Exercise directions
The answer is the first line of the listing and every line after it through the one containing "(340, 194) = (348, 225): green", exact, with pictures removed.

-- Opening Marker --

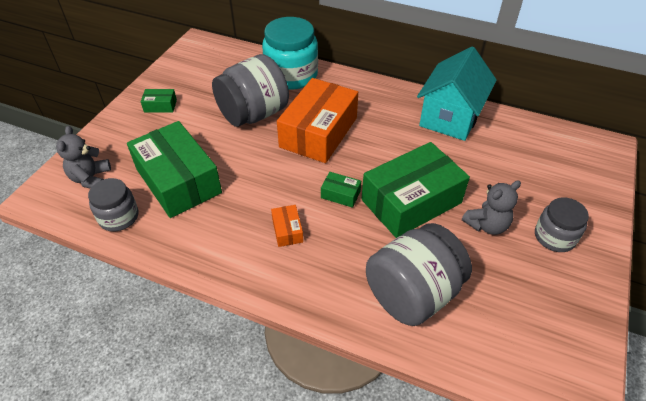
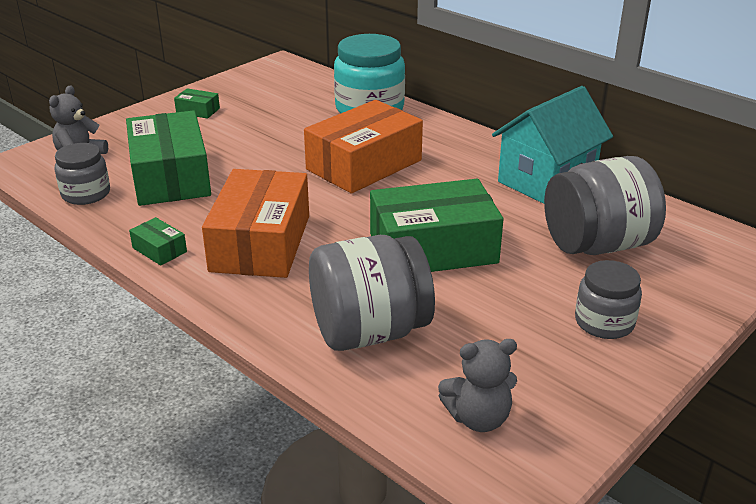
camera: 20 degrees right, 15 degrees down
(253, 114) = (298, 135): grey jar -> grey jar (597, 245)
(287, 230) = (261, 243): orange box -> orange box, size x2.42
(340, 194) = (348, 225): green box -> green box (159, 250)
(486, 225) = (517, 291): grey teddy bear -> grey teddy bear (478, 418)

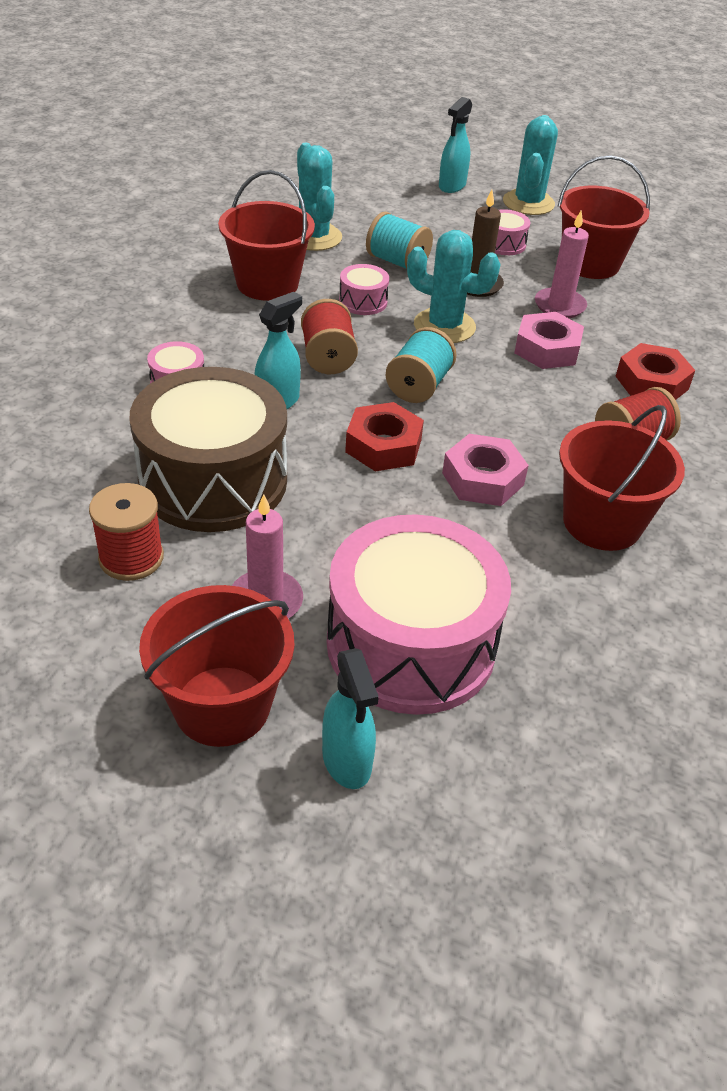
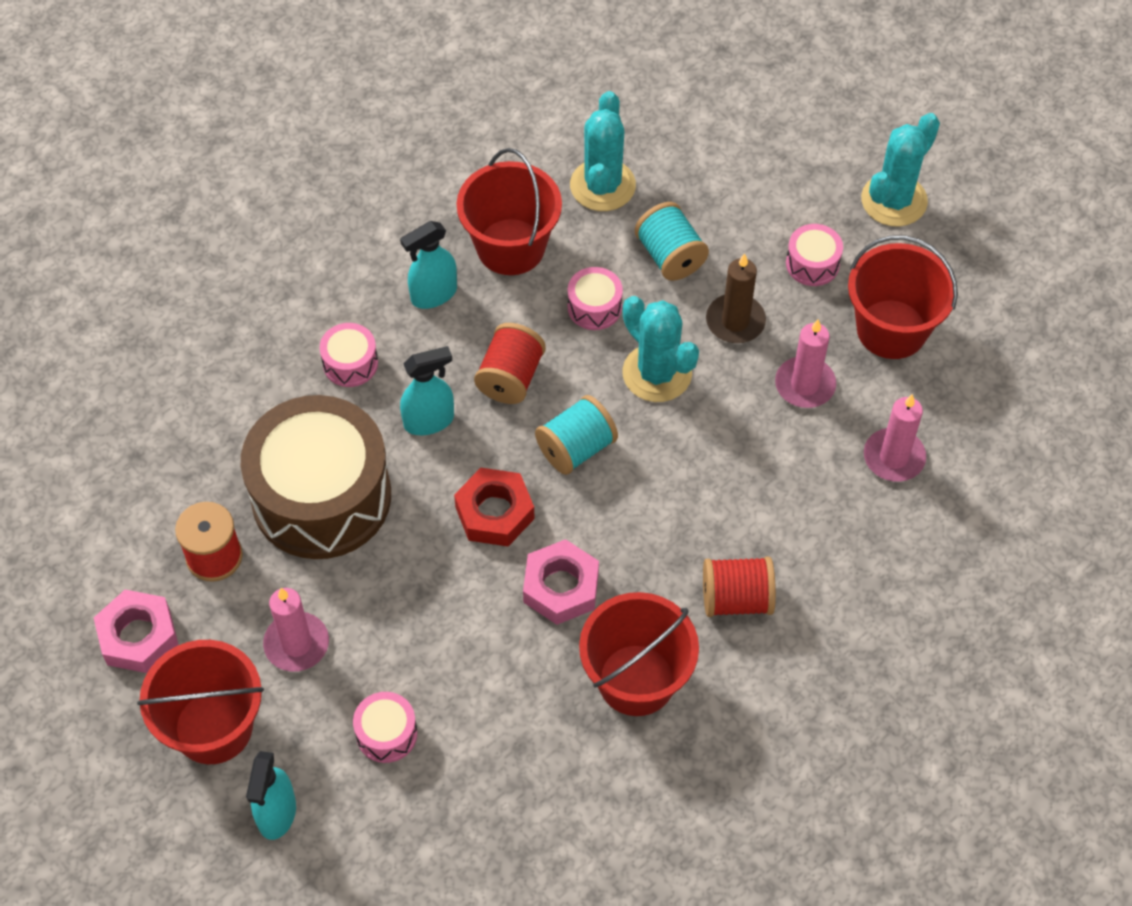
camera: 30 degrees right, 15 degrees up
(411, 644) = (386, 734): pink drum -> pink drum, size x0.41
(452, 186) = (820, 141): turquoise spray bottle -> turquoise spray bottle (433, 294)
(547, 349) = (743, 444): pink nut -> pink nut (138, 636)
(651, 383) = (821, 530): red nut -> none
(660, 328) = (894, 457): none -> pink candle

-- Closing Marker --

Answer to the exercise
camera: 20 degrees right, 15 degrees down
(253, 114) = (298, 135): grey jar -> grey jar (597, 245)
(287, 230) = (261, 243): orange box -> orange box, size x2.42
(340, 194) = (348, 225): green box -> green box (159, 250)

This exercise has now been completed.